[Records from a data source]
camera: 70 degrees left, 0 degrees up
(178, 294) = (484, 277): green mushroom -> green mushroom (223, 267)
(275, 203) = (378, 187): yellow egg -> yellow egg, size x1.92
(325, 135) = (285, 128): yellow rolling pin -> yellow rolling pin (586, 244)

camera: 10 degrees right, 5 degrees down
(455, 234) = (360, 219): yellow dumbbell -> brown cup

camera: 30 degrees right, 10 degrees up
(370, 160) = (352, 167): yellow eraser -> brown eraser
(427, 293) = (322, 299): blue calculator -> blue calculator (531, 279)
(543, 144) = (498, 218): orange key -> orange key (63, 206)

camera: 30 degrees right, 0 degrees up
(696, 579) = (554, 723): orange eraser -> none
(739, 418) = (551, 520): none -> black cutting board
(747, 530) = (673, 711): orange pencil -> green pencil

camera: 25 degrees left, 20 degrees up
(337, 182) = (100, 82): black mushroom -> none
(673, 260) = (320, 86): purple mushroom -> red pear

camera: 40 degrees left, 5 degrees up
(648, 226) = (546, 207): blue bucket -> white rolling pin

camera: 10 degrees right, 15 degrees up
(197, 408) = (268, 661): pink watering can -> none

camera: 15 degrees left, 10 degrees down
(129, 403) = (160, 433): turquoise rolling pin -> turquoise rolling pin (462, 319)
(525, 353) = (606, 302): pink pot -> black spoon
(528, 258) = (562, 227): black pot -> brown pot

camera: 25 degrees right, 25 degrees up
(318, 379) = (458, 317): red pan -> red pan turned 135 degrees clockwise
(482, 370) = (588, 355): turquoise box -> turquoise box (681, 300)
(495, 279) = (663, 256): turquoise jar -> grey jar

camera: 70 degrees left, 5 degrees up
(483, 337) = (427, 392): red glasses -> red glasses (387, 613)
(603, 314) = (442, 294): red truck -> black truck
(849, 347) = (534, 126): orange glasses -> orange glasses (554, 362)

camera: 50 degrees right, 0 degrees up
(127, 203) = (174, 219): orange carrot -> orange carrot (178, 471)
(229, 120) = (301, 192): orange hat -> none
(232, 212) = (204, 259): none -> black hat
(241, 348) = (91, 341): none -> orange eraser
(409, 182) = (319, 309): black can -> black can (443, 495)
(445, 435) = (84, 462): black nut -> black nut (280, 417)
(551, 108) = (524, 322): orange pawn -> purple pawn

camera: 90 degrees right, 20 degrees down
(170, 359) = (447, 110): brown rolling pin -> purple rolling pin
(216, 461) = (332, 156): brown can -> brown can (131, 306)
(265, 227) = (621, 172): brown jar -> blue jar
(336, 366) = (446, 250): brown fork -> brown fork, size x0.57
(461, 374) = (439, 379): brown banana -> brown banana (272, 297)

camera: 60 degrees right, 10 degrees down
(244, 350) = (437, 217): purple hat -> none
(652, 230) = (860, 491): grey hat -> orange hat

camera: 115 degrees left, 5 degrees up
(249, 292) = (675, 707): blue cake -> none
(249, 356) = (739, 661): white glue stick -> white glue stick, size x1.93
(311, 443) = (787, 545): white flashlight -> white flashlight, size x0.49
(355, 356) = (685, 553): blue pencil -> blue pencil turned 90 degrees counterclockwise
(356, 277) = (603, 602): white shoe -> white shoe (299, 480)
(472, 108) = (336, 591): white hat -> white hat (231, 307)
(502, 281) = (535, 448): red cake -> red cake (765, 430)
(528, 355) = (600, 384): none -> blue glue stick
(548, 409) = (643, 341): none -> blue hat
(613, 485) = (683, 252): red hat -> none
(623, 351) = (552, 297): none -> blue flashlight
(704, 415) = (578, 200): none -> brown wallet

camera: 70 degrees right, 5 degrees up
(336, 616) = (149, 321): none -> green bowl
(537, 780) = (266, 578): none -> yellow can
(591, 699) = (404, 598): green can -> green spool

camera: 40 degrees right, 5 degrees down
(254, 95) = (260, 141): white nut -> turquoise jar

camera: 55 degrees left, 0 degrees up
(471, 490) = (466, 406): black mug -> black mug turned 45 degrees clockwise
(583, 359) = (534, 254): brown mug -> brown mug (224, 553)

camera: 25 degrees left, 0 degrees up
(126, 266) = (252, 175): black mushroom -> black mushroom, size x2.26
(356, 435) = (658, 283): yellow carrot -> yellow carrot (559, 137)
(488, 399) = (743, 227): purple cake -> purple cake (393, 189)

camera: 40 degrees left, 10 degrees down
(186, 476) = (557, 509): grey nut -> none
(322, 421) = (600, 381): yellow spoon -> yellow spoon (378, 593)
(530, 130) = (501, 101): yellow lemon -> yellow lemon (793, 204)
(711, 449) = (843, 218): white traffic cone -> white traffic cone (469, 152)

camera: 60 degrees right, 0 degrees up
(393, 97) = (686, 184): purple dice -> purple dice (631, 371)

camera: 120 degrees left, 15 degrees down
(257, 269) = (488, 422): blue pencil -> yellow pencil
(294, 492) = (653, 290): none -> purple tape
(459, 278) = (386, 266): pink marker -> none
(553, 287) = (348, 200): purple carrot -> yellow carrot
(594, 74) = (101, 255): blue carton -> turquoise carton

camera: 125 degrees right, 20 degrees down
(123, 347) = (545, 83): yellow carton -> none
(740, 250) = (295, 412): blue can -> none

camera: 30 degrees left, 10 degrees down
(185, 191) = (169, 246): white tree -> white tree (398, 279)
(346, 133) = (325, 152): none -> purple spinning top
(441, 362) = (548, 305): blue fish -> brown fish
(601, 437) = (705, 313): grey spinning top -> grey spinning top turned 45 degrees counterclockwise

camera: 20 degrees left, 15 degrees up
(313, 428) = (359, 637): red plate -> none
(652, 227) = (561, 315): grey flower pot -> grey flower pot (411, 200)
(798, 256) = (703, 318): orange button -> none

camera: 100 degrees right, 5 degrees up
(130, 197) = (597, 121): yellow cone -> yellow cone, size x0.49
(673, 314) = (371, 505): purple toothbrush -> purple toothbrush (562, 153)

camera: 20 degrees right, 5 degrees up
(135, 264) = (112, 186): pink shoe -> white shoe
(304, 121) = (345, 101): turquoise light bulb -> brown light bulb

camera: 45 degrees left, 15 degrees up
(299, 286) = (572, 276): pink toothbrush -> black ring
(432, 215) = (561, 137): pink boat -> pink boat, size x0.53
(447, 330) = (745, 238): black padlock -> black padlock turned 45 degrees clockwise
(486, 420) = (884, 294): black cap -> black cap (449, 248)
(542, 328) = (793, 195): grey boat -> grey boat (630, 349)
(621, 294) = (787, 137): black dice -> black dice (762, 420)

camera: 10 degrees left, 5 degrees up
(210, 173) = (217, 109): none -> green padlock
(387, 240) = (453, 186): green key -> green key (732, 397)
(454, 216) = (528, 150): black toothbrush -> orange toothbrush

§ **EXERCISE AIM**:
Set the entries down again, unchanged and complete.

§ **PROBLEM SOLUTION**:
camera: 70 degrees left, 0 degrees up
(178, 294) = (484, 277): green mushroom -> green mushroom (223, 267)
(275, 203) = (378, 187): yellow egg -> yellow egg, size x1.92
(325, 135) = (285, 128): yellow rolling pin -> yellow rolling pin (586, 244)

camera: 10 degrees right, 5 degrees down
(455, 234) = (360, 219): yellow dumbbell -> brown cup

camera: 30 degrees right, 10 degrees up
(370, 160) = (352, 167): yellow eraser -> brown eraser
(427, 293) = (322, 299): blue calculator -> blue calculator (531, 279)
(543, 144) = (498, 218): orange key -> orange key (63, 206)

camera: 30 degrees right, 0 degrees up
(696, 579) = (554, 723): orange eraser -> none
(739, 418) = (551, 520): none -> black cutting board
(747, 530) = (673, 711): orange pencil -> green pencil

camera: 25 degrees left, 20 degrees up
(337, 182) = (100, 82): black mushroom -> none
(673, 260) = (320, 86): purple mushroom -> red pear

camera: 40 degrees left, 5 degrees up
(648, 226) = (546, 207): blue bucket -> white rolling pin

camera: 10 degrees right, 15 degrees up
(197, 408) = (268, 661): pink watering can -> none

camera: 15 degrees left, 10 degrees down
(129, 403) = (160, 433): turquoise rolling pin -> turquoise rolling pin (462, 319)
(525, 353) = (606, 302): pink pot -> black spoon
(528, 258) = (562, 227): black pot -> brown pot

camera: 25 degrees right, 25 degrees up
(318, 379) = (458, 317): red pan -> red pan turned 135 degrees clockwise
(482, 370) = (588, 355): turquoise box -> turquoise box (681, 300)
(495, 279) = (663, 256): turquoise jar -> grey jar

camera: 70 degrees left, 5 degrees up
(483, 337) = (427, 392): red glasses -> red glasses (387, 613)
(603, 314) = (442, 294): red truck -> black truck
(849, 347) = (534, 126): orange glasses -> orange glasses (554, 362)

camera: 50 degrees right, 0 degrees up
(127, 203) = (174, 219): orange carrot -> orange carrot (178, 471)
(229, 120) = (301, 192): orange hat -> none
(232, 212) = (204, 259): none -> black hat
(241, 348) = (91, 341): none -> orange eraser
(409, 182) = (319, 309): black can -> black can (443, 495)
(445, 435) = (84, 462): black nut -> black nut (280, 417)
(551, 108) = (524, 322): orange pawn -> purple pawn

camera: 90 degrees right, 20 degrees down
(170, 359) = (447, 110): brown rolling pin -> purple rolling pin
(216, 461) = (332, 156): brown can -> brown can (131, 306)
(265, 227) = (621, 172): brown jar -> blue jar
(336, 366) = (446, 250): brown fork -> brown fork, size x0.57
(461, 374) = (439, 379): brown banana -> brown banana (272, 297)

camera: 60 degrees right, 10 degrees down
(244, 350) = (437, 217): purple hat -> none
(652, 230) = (860, 491): grey hat -> orange hat

camera: 115 degrees left, 5 degrees up
(249, 292) = (675, 707): blue cake -> none
(249, 356) = (739, 661): white glue stick -> white glue stick, size x1.93
(311, 443) = (787, 545): white flashlight -> white flashlight, size x0.49
(355, 356) = (685, 553): blue pencil -> blue pencil turned 90 degrees counterclockwise
(356, 277) = (603, 602): white shoe -> white shoe (299, 480)
(472, 108) = (336, 591): white hat -> white hat (231, 307)
(502, 281) = (535, 448): red cake -> red cake (765, 430)
(528, 355) = (600, 384): none -> blue glue stick
(548, 409) = (643, 341): none -> blue hat
(613, 485) = (683, 252): red hat -> none
(623, 351) = (552, 297): none -> blue flashlight
(704, 415) = (578, 200): none -> brown wallet

camera: 70 degrees right, 5 degrees up
(336, 616) = (149, 321): none -> green bowl
(537, 780) = (266, 578): none -> yellow can
(591, 699) = (404, 598): green can -> green spool

camera: 40 degrees right, 5 degrees down
(254, 95) = (260, 141): white nut -> turquoise jar

camera: 55 degrees left, 0 degrees up
(471, 490) = (466, 406): black mug -> black mug turned 45 degrees clockwise
(583, 359) = (534, 254): brown mug -> brown mug (224, 553)

camera: 25 degrees left, 0 degrees up
(126, 266) = (252, 175): black mushroom -> black mushroom, size x2.26
(356, 435) = (658, 283): yellow carrot -> yellow carrot (559, 137)
(488, 399) = (743, 227): purple cake -> purple cake (393, 189)

camera: 40 degrees left, 10 degrees down
(186, 476) = (557, 509): grey nut -> none
(322, 421) = (600, 381): yellow spoon -> yellow spoon (378, 593)
(530, 130) = (501, 101): yellow lemon -> yellow lemon (793, 204)
(711, 449) = (843, 218): white traffic cone -> white traffic cone (469, 152)

camera: 60 degrees right, 0 degrees up
(393, 97) = (686, 184): purple dice -> purple dice (631, 371)

camera: 120 degrees left, 15 degrees down
(257, 269) = (488, 422): blue pencil -> yellow pencil
(294, 492) = (653, 290): none -> purple tape
(459, 278) = (386, 266): pink marker -> none
(553, 287) = (348, 200): purple carrot -> yellow carrot
(594, 74) = (101, 255): blue carton -> turquoise carton

camera: 125 degrees right, 20 degrees down
(123, 347) = (545, 83): yellow carton -> none
(740, 250) = (295, 412): blue can -> none

camera: 30 degrees left, 10 degrees down
(185, 191) = (169, 246): white tree -> white tree (398, 279)
(346, 133) = (325, 152): none -> purple spinning top
(441, 362) = (548, 305): blue fish -> brown fish
(601, 437) = (705, 313): grey spinning top -> grey spinning top turned 45 degrees counterclockwise

camera: 20 degrees left, 15 degrees up
(313, 428) = (359, 637): red plate -> none
(652, 227) = (561, 315): grey flower pot -> grey flower pot (411, 200)
(798, 256) = (703, 318): orange button -> none

camera: 100 degrees right, 5 degrees up
(130, 197) = (597, 121): yellow cone -> yellow cone, size x0.49
(673, 314) = (371, 505): purple toothbrush -> purple toothbrush (562, 153)

camera: 20 degrees right, 5 degrees up
(135, 264) = (112, 186): pink shoe -> white shoe
(304, 121) = (345, 101): turquoise light bulb -> brown light bulb

camera: 45 degrees left, 15 degrees up
(299, 286) = (572, 276): pink toothbrush -> black ring
(432, 215) = (561, 137): pink boat -> pink boat, size x0.53
(447, 330) = (745, 238): black padlock -> black padlock turned 45 degrees clockwise
(486, 420) = (884, 294): black cap -> black cap (449, 248)
(542, 328) = (793, 195): grey boat -> grey boat (630, 349)
(621, 294) = (787, 137): black dice -> black dice (762, 420)

camera: 10 degrees left, 5 degrees up
(210, 173) = (217, 109): none -> green padlock
(387, 240) = (453, 186): green key -> green key (732, 397)
(454, 216) = (528, 150): black toothbrush -> orange toothbrush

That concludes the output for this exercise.